WORK INSTRUCTION:
The answer must be an exact copy of the lines from the one with "[319, 373, 365, 445]" to the last line of the entries below, both included, and must contain no pictures.

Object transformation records
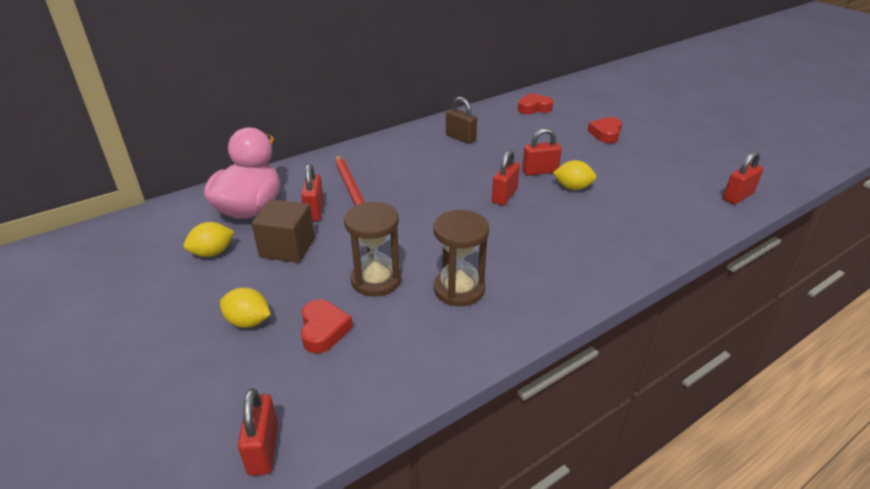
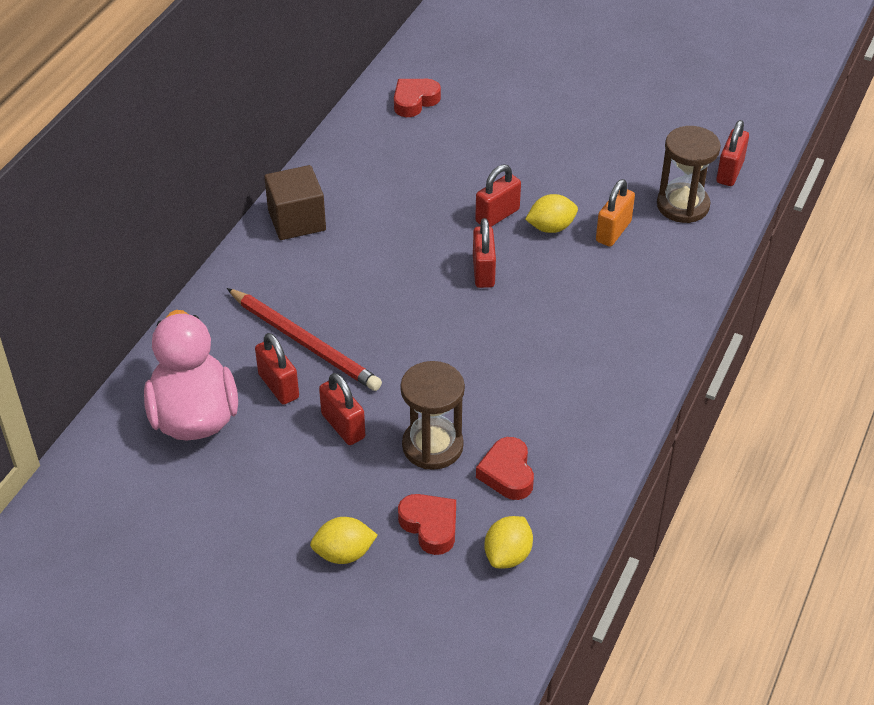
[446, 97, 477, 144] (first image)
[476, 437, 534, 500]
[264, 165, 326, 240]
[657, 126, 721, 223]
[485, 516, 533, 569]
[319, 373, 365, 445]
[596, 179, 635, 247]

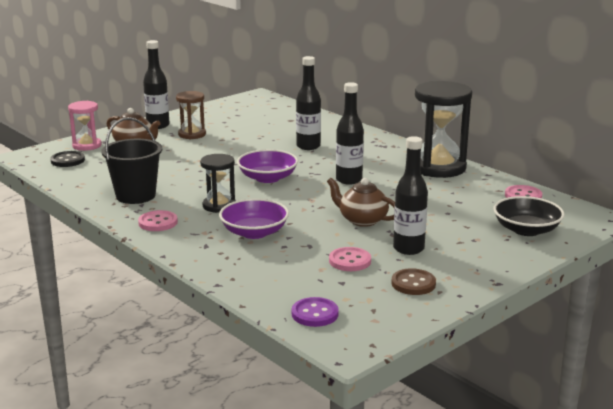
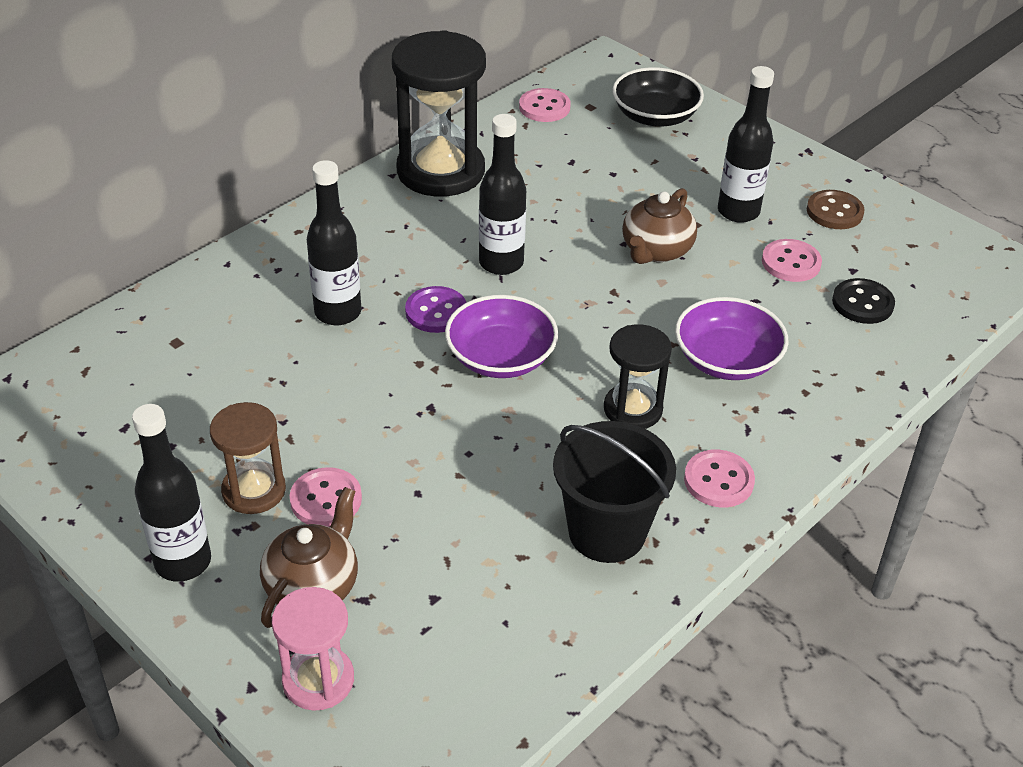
[832, 278, 895, 324]
[405, 286, 466, 333]
[290, 467, 362, 527]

YOUR SOLUTION:
[319, 373, 365, 445]
[596, 179, 635, 247]

[832, 278, 895, 324]
[405, 286, 466, 333]
[290, 467, 362, 527]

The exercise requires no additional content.